Work to be completed: What you return should be exactly the lines from the one containing "- op: appeared" down to the final line of the listing, with nothing else.
-=-=-
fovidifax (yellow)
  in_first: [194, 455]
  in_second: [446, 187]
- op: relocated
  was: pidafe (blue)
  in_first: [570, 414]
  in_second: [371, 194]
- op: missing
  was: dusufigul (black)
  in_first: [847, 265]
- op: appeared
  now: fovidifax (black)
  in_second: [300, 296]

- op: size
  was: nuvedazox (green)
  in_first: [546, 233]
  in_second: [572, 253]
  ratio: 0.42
-=-=-
Answer space:
- op: appeared
  now: fovidifax (black)
  in_second: [300, 296]

- op: size
  was: nuvedazox (green)
  in_first: [546, 233]
  in_second: [572, 253]
  ratio: 0.42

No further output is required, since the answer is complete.